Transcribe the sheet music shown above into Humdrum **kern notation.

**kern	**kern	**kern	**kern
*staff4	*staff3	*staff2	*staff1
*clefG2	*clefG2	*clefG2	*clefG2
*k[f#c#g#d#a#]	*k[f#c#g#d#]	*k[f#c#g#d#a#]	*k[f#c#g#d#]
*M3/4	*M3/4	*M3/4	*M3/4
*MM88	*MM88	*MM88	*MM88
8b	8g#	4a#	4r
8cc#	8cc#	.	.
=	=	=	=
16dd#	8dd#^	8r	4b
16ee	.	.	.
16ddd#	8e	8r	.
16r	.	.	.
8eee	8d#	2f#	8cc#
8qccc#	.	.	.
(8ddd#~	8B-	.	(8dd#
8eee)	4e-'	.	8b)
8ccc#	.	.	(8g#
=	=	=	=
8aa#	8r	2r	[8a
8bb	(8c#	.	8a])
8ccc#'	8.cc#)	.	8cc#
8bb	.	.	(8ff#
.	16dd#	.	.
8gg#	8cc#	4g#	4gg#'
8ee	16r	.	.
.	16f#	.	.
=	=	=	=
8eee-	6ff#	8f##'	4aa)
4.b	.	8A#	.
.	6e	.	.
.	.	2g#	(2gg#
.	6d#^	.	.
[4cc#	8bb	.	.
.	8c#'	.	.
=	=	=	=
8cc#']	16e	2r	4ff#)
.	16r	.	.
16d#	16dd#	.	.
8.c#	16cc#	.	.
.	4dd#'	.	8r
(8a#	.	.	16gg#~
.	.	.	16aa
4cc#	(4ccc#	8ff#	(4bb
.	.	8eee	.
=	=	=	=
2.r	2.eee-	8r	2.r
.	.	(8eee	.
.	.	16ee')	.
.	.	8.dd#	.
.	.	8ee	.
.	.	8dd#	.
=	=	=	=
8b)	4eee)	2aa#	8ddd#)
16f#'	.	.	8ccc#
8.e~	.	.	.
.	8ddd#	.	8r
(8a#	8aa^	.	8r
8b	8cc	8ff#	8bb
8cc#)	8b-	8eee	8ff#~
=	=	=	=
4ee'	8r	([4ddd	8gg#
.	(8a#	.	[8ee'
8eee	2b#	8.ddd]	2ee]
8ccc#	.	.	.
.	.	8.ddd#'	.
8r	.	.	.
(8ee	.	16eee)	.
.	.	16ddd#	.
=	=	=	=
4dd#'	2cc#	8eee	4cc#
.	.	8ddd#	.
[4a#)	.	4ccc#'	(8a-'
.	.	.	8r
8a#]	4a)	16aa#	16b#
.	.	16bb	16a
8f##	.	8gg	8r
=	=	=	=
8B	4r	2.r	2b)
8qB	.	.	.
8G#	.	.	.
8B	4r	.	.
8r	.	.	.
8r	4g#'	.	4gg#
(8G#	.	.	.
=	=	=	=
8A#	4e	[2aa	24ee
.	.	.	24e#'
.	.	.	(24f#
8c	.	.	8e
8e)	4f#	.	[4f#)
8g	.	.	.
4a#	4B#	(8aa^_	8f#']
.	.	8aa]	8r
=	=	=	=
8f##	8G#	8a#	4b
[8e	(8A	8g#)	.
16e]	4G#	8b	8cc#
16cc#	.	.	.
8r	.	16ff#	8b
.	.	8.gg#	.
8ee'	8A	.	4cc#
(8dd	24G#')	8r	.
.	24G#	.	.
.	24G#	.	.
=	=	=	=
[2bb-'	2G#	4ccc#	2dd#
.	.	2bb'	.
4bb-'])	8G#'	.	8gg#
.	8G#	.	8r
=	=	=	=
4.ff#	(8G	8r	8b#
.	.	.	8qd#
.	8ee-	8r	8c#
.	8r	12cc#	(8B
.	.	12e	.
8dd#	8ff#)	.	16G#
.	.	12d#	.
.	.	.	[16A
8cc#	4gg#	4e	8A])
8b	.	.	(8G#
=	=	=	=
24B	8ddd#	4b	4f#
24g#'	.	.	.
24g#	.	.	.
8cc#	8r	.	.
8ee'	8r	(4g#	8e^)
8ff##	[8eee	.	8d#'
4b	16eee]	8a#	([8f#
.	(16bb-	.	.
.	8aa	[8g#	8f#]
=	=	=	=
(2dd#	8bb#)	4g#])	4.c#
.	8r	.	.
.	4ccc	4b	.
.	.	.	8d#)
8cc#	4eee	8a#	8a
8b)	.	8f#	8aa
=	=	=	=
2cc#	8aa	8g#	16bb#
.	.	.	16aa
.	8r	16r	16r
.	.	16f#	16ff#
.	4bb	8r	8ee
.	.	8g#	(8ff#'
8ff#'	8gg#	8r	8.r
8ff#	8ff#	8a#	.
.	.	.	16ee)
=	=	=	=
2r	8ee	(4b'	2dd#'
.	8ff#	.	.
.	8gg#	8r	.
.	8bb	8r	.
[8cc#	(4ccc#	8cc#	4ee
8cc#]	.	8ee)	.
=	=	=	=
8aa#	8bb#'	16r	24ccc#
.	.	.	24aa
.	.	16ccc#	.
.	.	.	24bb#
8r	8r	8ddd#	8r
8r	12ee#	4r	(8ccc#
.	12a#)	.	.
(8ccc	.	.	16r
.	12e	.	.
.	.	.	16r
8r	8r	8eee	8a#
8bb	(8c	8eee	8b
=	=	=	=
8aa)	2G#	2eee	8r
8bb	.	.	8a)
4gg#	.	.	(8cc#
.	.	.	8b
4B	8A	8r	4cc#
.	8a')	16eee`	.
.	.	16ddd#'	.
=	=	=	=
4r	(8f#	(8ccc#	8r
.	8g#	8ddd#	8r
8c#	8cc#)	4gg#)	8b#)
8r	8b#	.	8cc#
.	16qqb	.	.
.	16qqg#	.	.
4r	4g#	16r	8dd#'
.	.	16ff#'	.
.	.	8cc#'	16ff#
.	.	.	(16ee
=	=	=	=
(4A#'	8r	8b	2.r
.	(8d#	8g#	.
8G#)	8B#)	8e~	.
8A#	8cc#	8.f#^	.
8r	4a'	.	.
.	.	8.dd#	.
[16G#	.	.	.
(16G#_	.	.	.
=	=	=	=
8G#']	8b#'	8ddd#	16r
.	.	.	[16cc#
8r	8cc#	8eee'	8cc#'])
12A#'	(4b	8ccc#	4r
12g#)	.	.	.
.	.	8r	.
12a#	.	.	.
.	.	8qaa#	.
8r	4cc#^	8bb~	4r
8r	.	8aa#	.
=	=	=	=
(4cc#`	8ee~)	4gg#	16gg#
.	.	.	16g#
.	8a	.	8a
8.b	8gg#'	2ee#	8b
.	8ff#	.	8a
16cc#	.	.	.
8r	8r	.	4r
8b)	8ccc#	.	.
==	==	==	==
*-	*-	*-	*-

--------

> [TASK INSTRUCTIONS]:
Pull out every line of the records above that contains the string "kern". Case counts.

> [THE OUTPUT]:
Transcribe the sheet music shown above into Humdrum **kern notation.
**kern	**kern	**kern	**kern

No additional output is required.